About this task
The answer must consist solely of the line that contains "green cylinder: 3 -> 1" and all subsequent lines of the data, each reproduced exactly.

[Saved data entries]
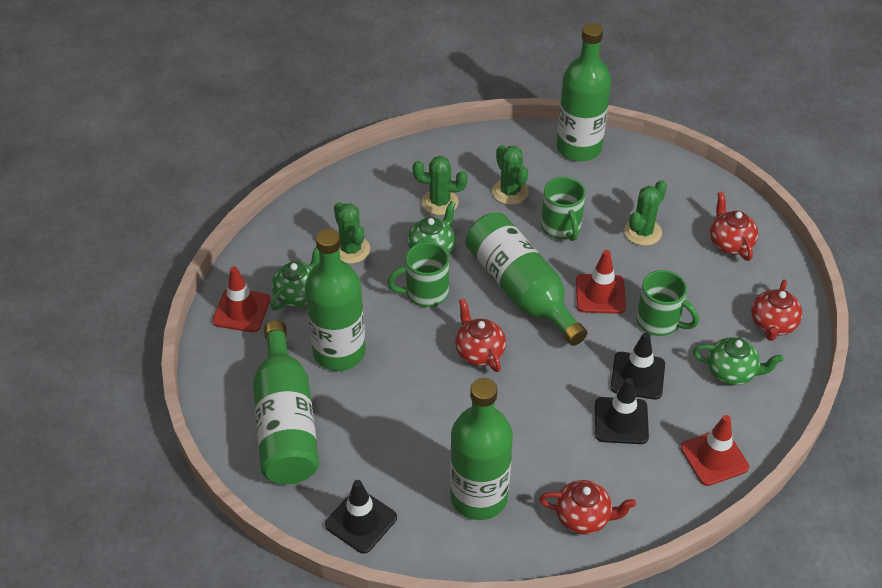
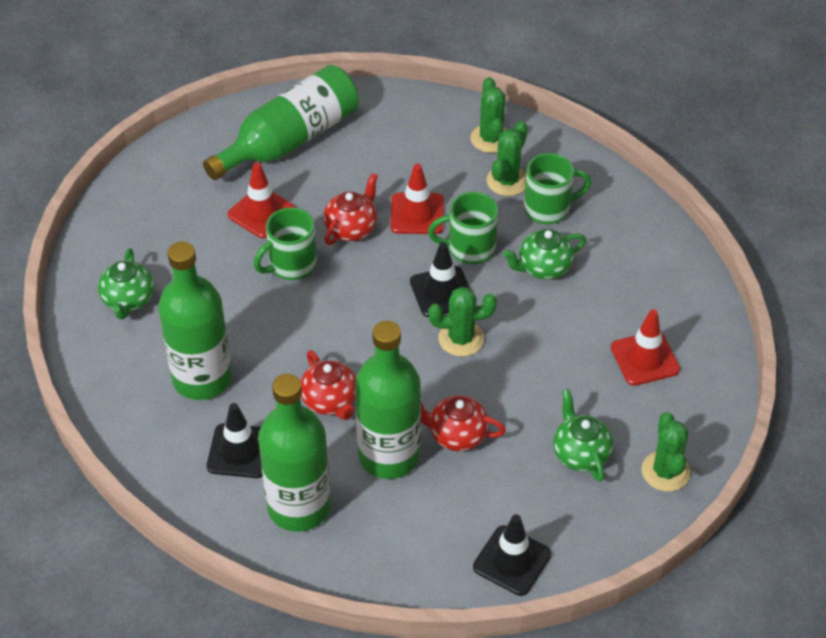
green bottle: 5 -> 4
red teapot: 4 -> 3

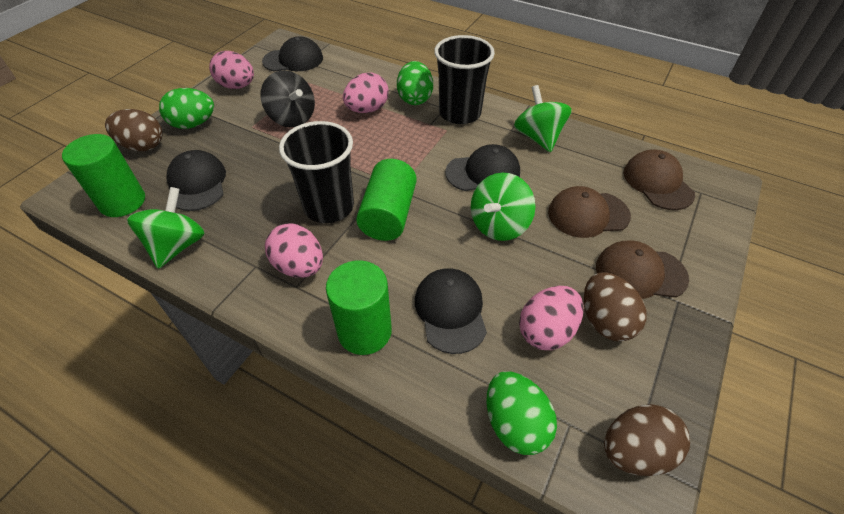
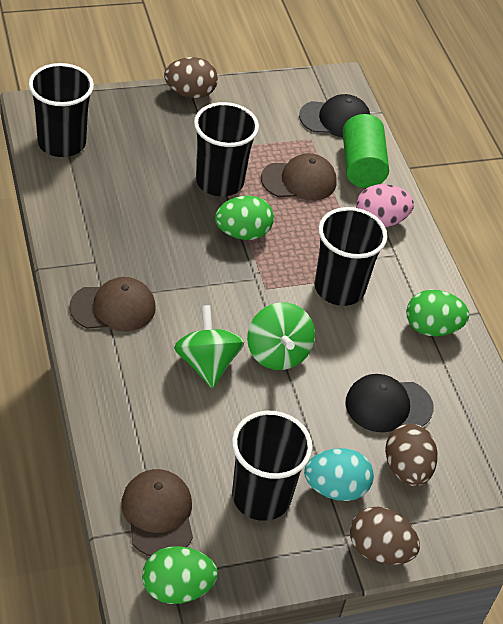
black cap: 4 -> 2
black cup: 2 -> 4
black spinning top: 1 -> 0
green cylinder: 3 -> 1
green spinning top: 3 -> 2
pink egg: 4 -> 1
turquoise egg: 0 -> 1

Answer section
green cylinder: 3 -> 1
green spinning top: 3 -> 2
pink egg: 4 -> 1
turquoise egg: 0 -> 1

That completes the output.